### WORK TO BE COMPLETED
List each line of the data that holds the string "cube".

--*--

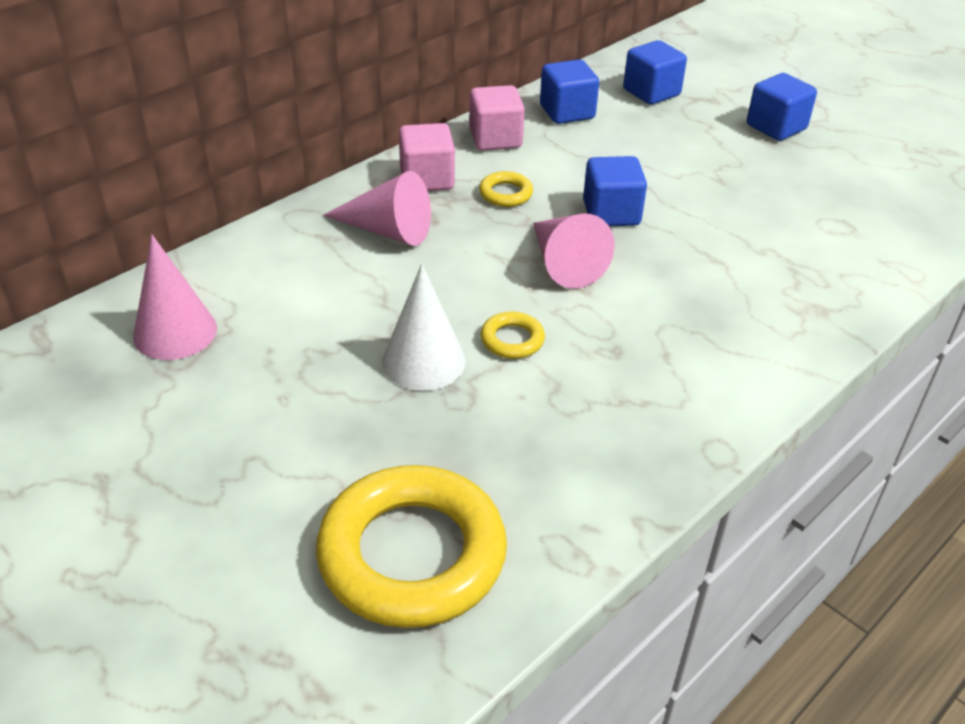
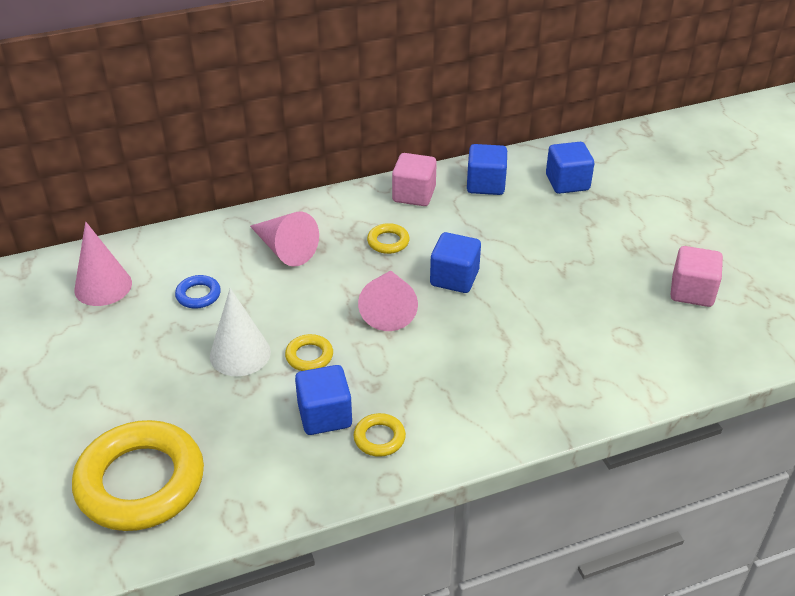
camera: 25 degrees right, 0 degrees up
(316, 309) = (198, 295): none -> blue ring
(427, 179) = (340, 215): pink cube -> pink cube (692, 292)
(668, 405) = (379, 438): none -> yellow ring
(776, 127) = (648, 238): blue cube -> blue cube (325, 415)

--*--

### SOLUTION TO THE EXERCISE
(427, 179) = (340, 215): pink cube -> pink cube (692, 292)
(776, 127) = (648, 238): blue cube -> blue cube (325, 415)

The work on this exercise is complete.